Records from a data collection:
=== Begin Enclosure ===
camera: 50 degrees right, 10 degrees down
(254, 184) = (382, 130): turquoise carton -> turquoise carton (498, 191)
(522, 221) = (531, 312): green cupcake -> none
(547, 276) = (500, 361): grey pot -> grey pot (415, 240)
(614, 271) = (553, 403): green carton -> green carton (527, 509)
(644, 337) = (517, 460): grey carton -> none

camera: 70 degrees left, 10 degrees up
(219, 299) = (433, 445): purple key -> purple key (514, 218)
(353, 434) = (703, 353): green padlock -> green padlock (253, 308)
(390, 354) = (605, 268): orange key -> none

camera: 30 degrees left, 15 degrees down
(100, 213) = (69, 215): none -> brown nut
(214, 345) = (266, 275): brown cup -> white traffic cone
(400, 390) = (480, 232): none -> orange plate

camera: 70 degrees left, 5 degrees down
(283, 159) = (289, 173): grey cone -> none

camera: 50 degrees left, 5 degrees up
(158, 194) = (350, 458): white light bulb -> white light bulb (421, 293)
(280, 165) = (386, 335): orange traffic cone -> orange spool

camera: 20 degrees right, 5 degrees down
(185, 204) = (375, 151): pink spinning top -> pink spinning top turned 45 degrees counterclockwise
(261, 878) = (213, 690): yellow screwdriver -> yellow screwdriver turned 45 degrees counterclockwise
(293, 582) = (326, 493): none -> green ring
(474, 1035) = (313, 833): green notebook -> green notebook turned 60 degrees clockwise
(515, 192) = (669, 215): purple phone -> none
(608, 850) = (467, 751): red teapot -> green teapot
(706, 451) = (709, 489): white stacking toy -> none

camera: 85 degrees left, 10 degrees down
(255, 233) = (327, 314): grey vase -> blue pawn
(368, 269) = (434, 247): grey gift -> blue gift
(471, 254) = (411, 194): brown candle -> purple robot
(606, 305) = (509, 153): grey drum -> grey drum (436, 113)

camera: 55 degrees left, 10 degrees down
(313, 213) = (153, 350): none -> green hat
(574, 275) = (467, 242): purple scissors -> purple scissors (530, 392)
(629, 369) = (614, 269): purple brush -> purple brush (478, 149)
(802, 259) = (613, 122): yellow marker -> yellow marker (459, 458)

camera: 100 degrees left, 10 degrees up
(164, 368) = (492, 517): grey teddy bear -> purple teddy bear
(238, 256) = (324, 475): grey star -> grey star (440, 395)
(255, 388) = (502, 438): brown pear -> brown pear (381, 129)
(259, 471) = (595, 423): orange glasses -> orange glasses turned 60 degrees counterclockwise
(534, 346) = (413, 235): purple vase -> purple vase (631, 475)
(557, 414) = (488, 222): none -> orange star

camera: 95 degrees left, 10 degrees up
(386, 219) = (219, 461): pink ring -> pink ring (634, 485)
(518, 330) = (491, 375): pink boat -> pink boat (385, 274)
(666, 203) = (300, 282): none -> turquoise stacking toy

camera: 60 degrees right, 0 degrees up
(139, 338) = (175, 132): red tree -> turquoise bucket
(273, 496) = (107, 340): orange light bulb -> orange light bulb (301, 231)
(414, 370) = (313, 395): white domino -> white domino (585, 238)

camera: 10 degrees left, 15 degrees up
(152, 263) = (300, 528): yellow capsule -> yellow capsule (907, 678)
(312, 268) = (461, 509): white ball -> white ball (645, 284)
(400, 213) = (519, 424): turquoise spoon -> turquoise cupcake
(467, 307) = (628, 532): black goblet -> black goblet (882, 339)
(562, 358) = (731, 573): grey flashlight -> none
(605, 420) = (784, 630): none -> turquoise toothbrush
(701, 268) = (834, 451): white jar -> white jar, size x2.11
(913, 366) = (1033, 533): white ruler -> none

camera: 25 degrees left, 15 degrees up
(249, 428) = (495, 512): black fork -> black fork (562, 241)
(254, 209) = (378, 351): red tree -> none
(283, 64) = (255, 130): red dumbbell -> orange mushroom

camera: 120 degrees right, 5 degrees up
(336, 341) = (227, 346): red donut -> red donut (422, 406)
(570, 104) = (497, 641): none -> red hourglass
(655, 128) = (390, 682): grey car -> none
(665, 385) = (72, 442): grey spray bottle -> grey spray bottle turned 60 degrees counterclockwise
=== End Enclosure ===
What you should do:
Your task is to find every line above containing the word "pink" and copy it.

Output of the exercise:
(185, 204) = (375, 151): pink spinning top -> pink spinning top turned 45 degrees counterclockwise
(386, 219) = (219, 461): pink ring -> pink ring (634, 485)
(518, 330) = (491, 375): pink boat -> pink boat (385, 274)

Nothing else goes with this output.